[Start of section]
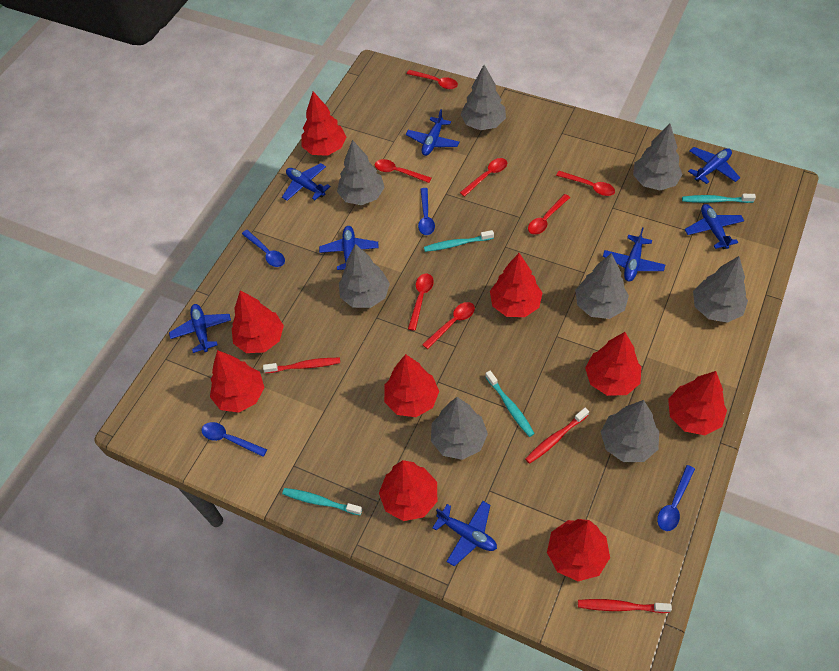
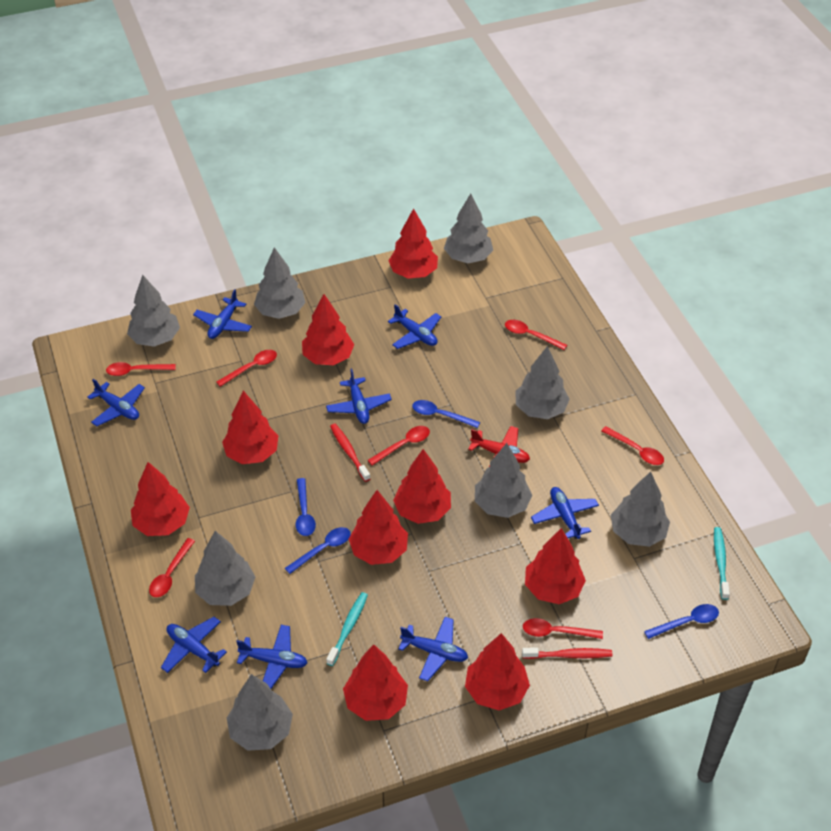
red plane: 0 -> 1
red toothbrush: 3 -> 2
turquoise toothbrush: 4 -> 2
[End of section]
ACTIVITY: Go line by line through the data, copying each one that contains the word "toothbrush".

RESULT:
red toothbrush: 3 -> 2
turquoise toothbrush: 4 -> 2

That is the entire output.